§ **Task details**:
All of the data that follows should be retyped exactly, please, except the pictures.

[Modification records]
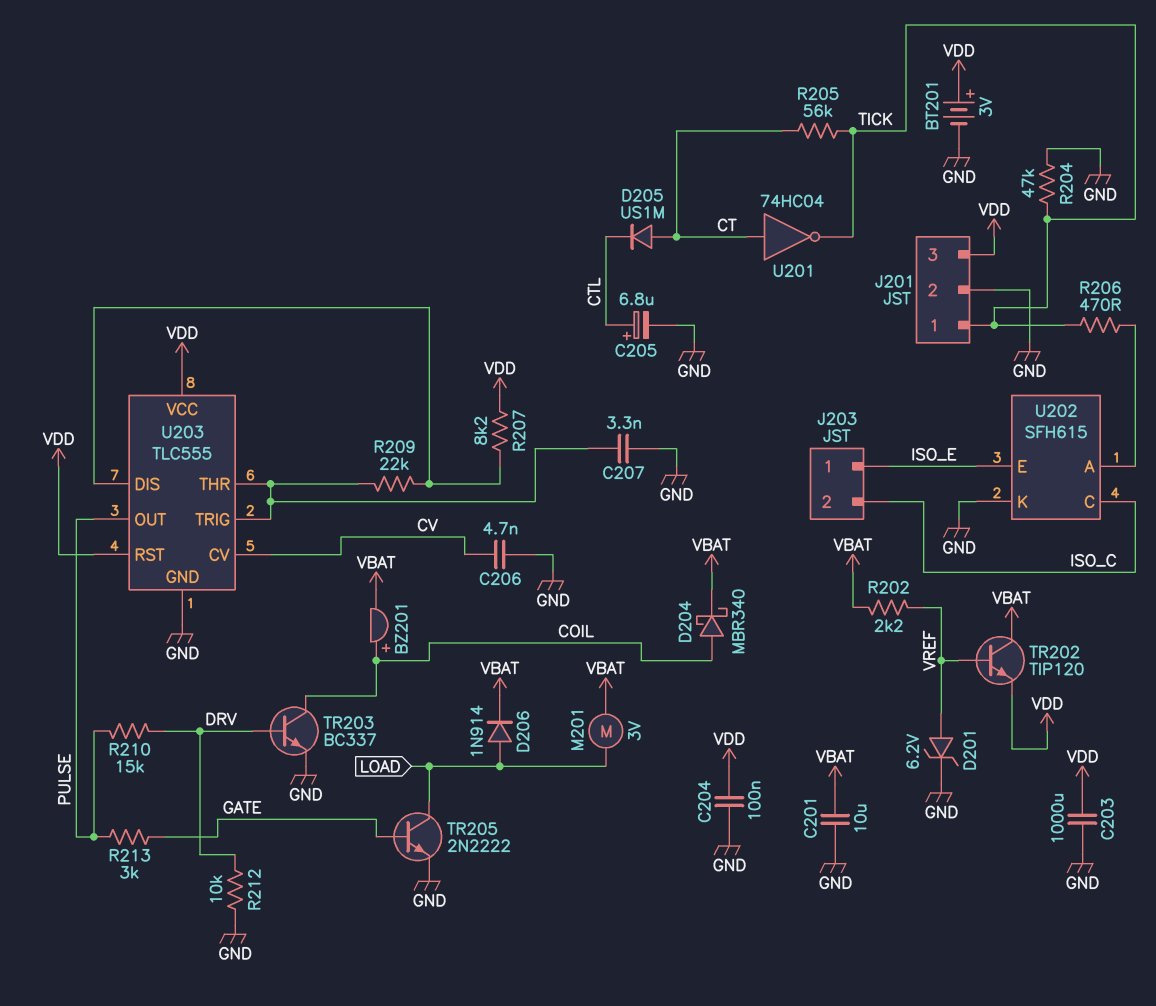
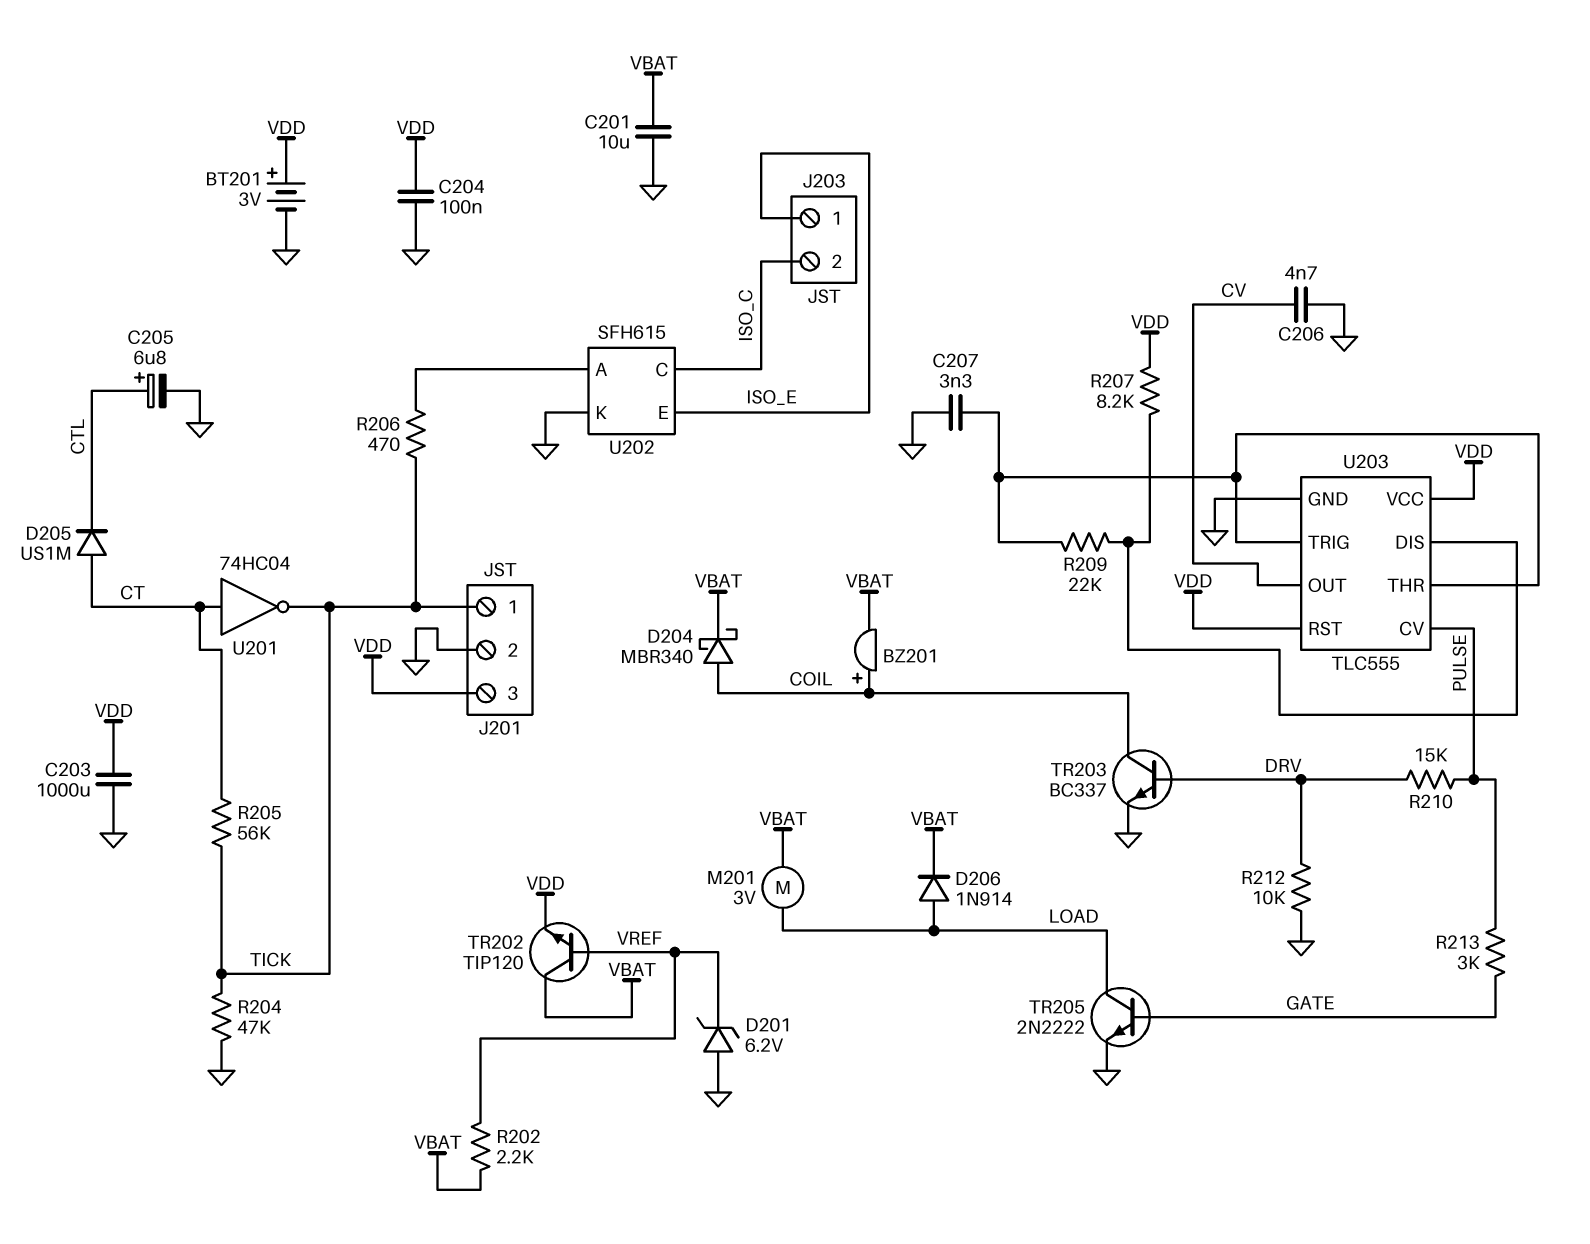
D201: zener 6.2V (A VREF, K GND) -> zener 6.2V (A GND, K VREF)
U203 pin CV: CV -> PULSE
U203 pin OUT: PULSE -> CV

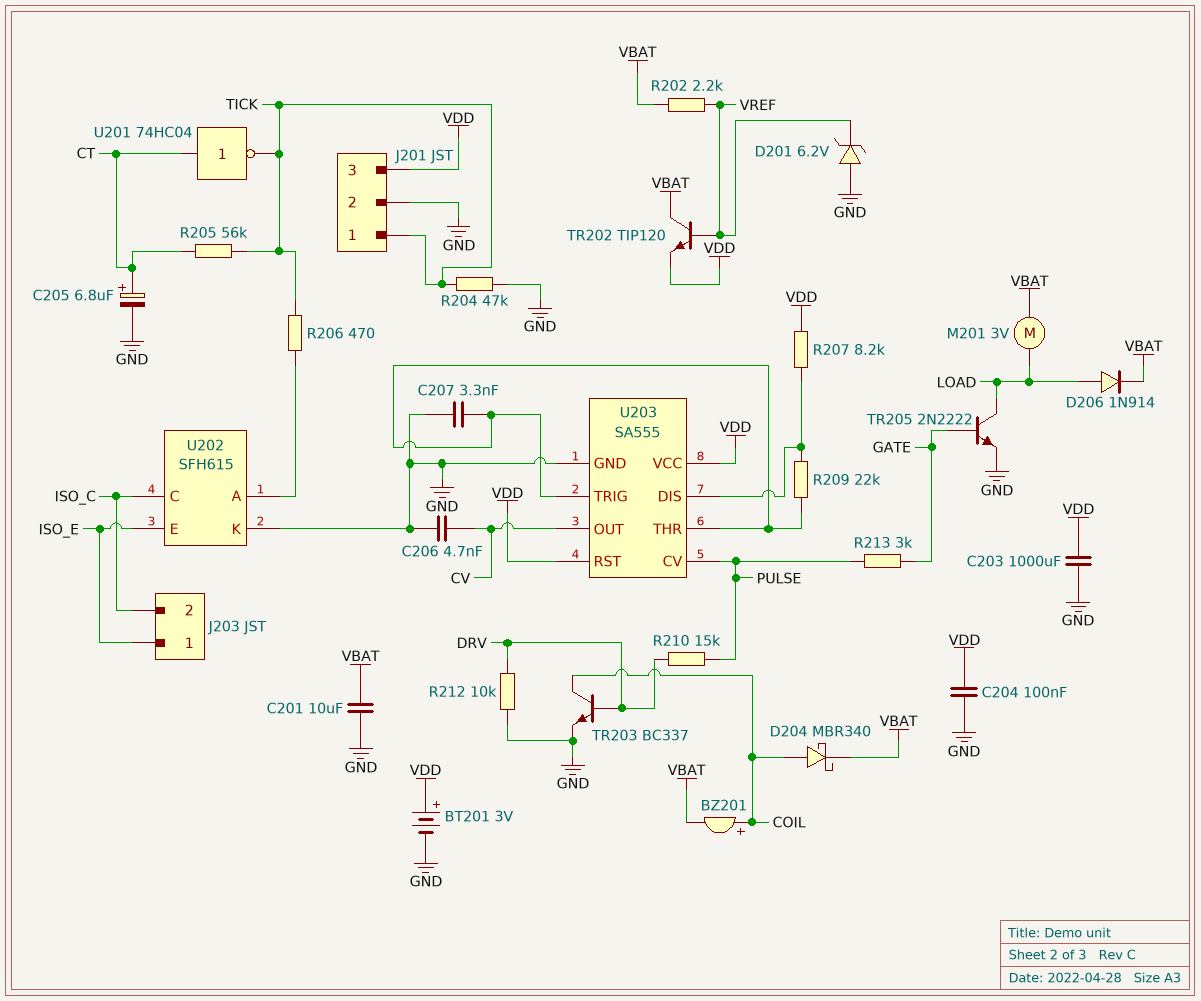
C205: 6.8uF (plus CTL, minus GND) -> 6.8uF (plus CT, minus GND)
D205: diode US1M (A CT, K CTL) -> none
U203: TLC555 -> SA555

§ **Solved problem**:
D201: zener 6.2V (A VREF, K GND) -> zener 6.2V (A GND, K VREF)
U203 pin CV: CV -> PULSE
U203 pin OUT: PULSE -> CV

C205: 6.8uF (plus CTL, minus GND) -> 6.8uF (plus CT, minus GND)
D205: diode US1M (A CT, K CTL) -> none
U203: TLC555 -> SA555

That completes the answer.